Set down exactly the lines from the first line of the records through the line that contains "camera: 165 degrees left, 10 degrees up", and leave every picture out.

(Object state comparisons)
|---|

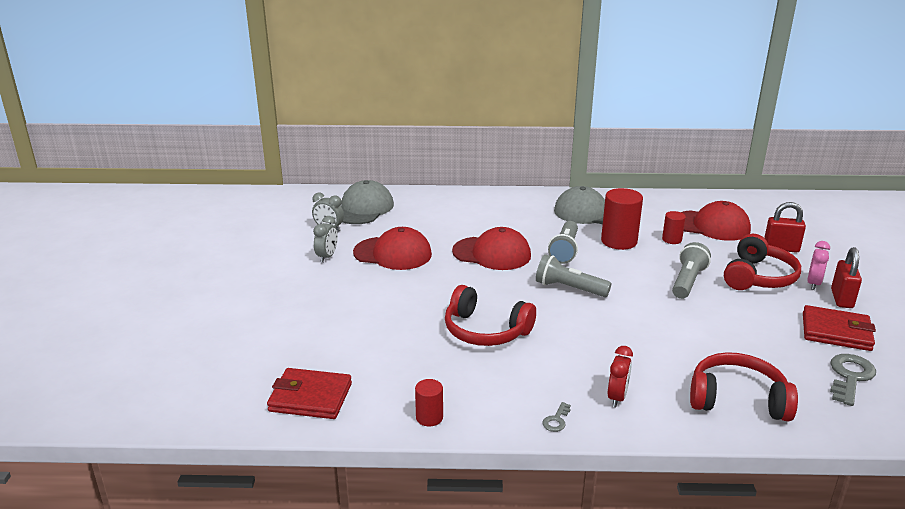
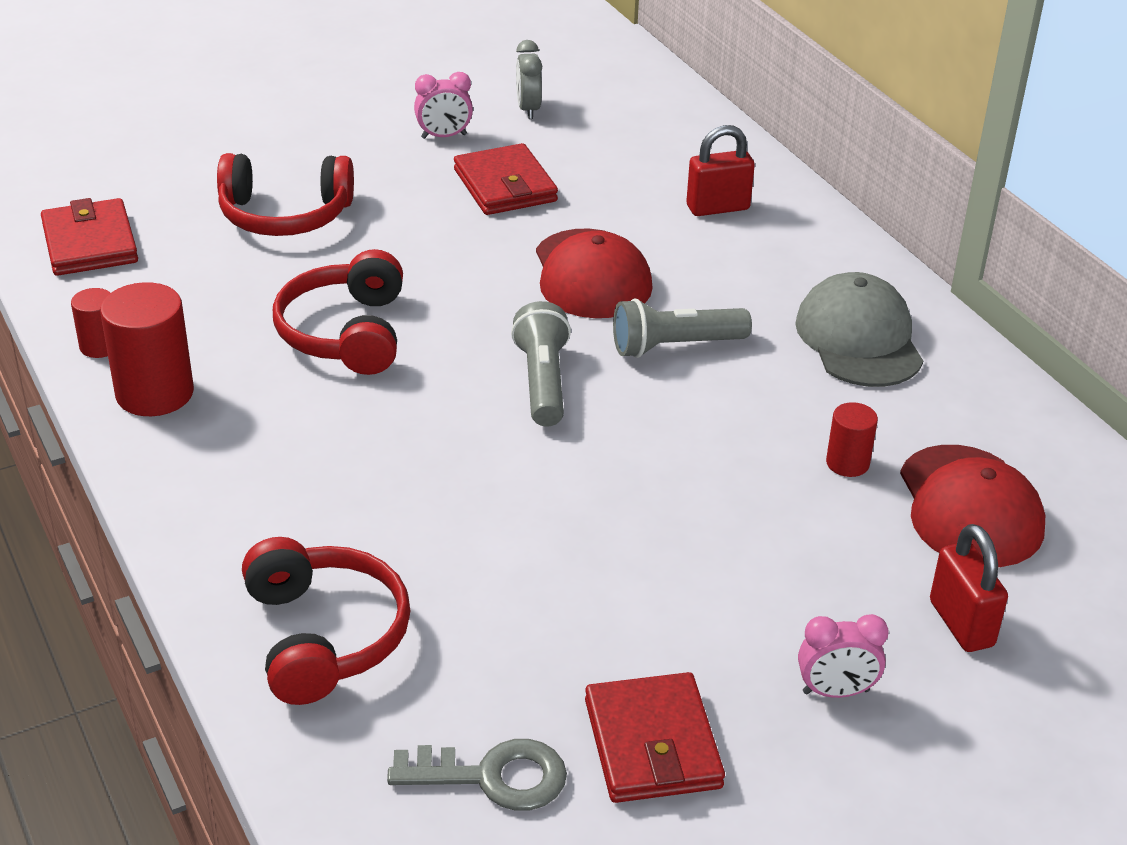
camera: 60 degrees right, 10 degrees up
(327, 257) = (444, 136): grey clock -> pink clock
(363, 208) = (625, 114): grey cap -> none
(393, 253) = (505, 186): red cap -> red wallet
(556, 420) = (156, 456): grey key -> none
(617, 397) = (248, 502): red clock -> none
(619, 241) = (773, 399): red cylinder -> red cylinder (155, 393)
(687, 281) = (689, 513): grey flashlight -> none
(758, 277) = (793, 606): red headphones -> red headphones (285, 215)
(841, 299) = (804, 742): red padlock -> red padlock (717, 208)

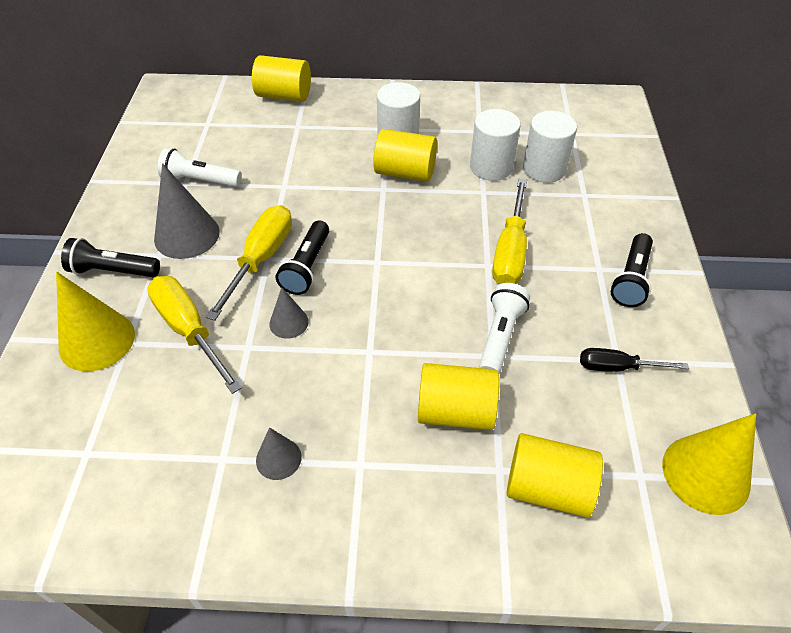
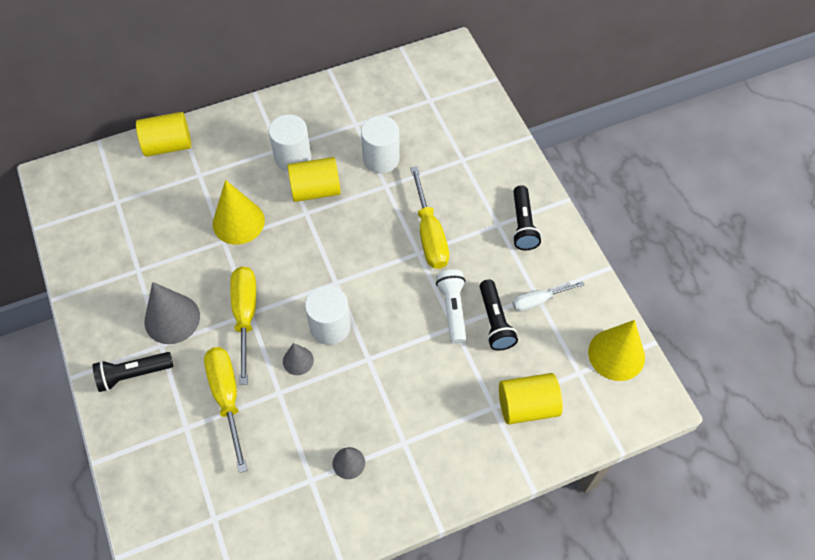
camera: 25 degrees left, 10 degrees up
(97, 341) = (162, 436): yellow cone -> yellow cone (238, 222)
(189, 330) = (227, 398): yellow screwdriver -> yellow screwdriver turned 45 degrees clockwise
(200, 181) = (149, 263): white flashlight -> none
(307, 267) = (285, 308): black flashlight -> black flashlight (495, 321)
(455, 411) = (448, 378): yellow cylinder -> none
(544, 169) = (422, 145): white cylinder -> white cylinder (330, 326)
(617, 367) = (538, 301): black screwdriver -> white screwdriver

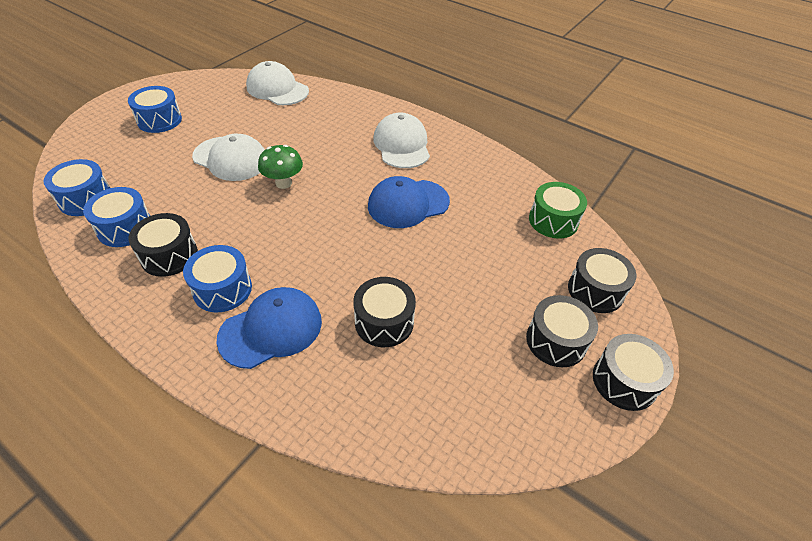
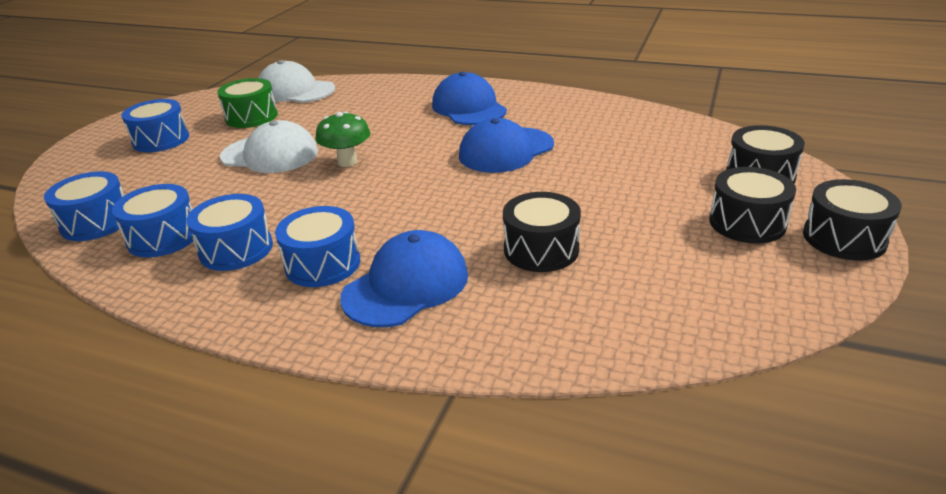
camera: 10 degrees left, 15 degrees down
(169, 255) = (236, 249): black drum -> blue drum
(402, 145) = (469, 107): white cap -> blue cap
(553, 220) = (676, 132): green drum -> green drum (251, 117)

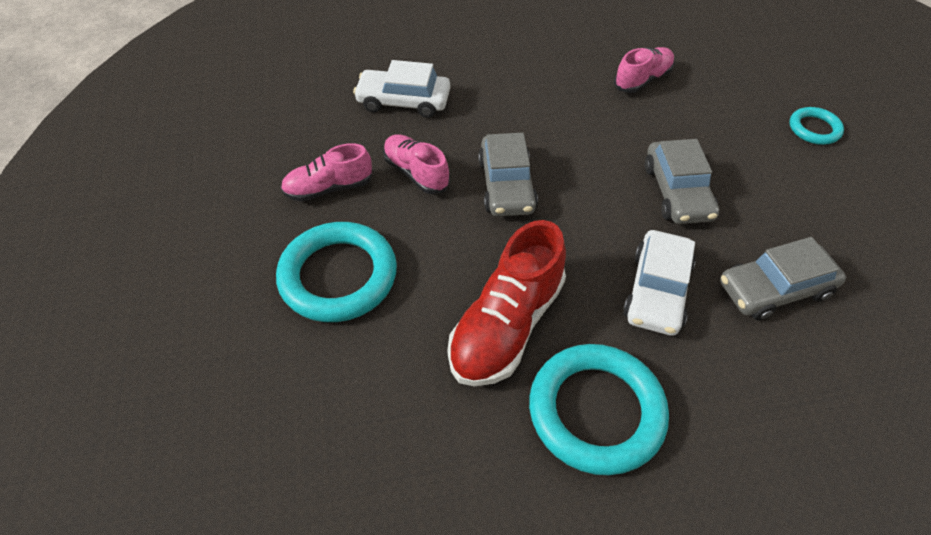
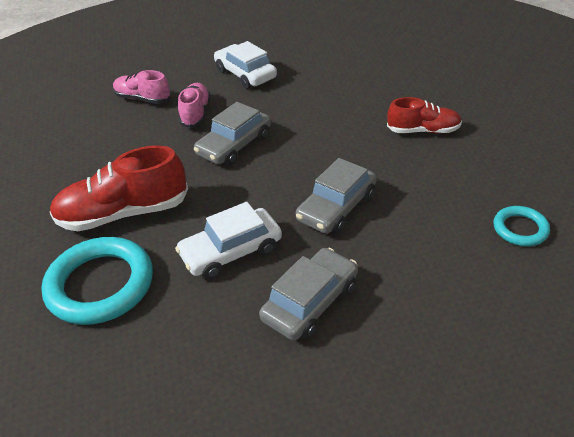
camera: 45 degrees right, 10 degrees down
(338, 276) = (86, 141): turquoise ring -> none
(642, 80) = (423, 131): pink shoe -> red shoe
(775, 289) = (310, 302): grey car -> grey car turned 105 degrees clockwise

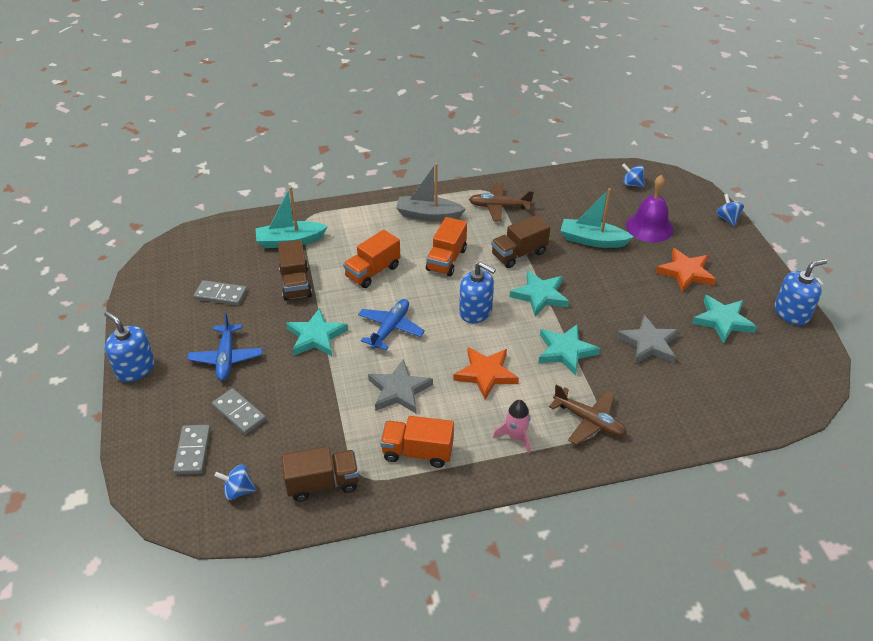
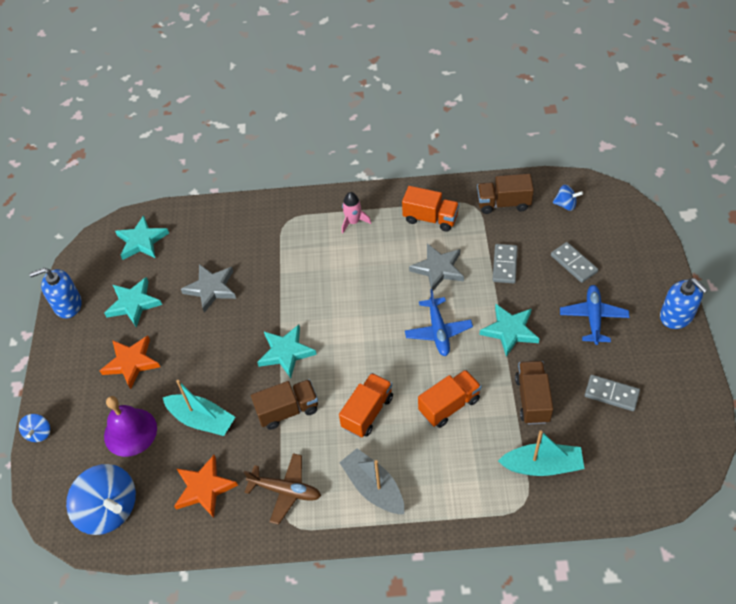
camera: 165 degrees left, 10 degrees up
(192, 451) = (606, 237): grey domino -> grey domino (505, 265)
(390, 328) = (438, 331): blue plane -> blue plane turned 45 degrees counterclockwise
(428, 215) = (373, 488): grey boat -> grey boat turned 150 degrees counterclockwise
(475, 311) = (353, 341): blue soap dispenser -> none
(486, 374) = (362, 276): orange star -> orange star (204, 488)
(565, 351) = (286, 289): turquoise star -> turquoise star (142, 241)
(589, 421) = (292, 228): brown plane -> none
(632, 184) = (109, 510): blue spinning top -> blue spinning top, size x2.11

|---|

Problem solution -
camera: 60 degrees right, 10 degrees up
(327, 257) = (444, 136): grey clock -> pink clock
(363, 208) = (625, 114): grey cap -> none
(393, 253) = (505, 186): red cap -> red wallet
(556, 420) = (156, 456): grey key -> none
(617, 397) = (248, 502): red clock -> none
(619, 241) = (773, 399): red cylinder -> red cylinder (155, 393)
(687, 281) = (689, 513): grey flashlight -> none
(758, 277) = (793, 606): red headphones -> red headphones (285, 215)
(841, 299) = (804, 742): red padlock -> red padlock (717, 208)

camera: 25 degrees left, 10 degrees up
(97, 341) = (162, 436): yellow cone -> yellow cone (238, 222)
(189, 330) = (227, 398): yellow screwdriver -> yellow screwdriver turned 45 degrees clockwise
(200, 181) = (149, 263): white flashlight -> none
(307, 267) = (285, 308): black flashlight -> black flashlight (495, 321)
(455, 411) = (448, 378): yellow cylinder -> none
(544, 169) = (422, 145): white cylinder -> white cylinder (330, 326)
(617, 367) = (538, 301): black screwdriver -> white screwdriver

camera: 10 degrees left, 15 degrees down
(169, 255) = (236, 249): black drum -> blue drum
(402, 145) = (469, 107): white cap -> blue cap
(553, 220) = (676, 132): green drum -> green drum (251, 117)

camera: 45 degrees right, 10 degrees down
(338, 276) = (86, 141): turquoise ring -> none
(642, 80) = (423, 131): pink shoe -> red shoe
(775, 289) = (310, 302): grey car -> grey car turned 105 degrees clockwise

camera: 165 degrees left, 10 degrees up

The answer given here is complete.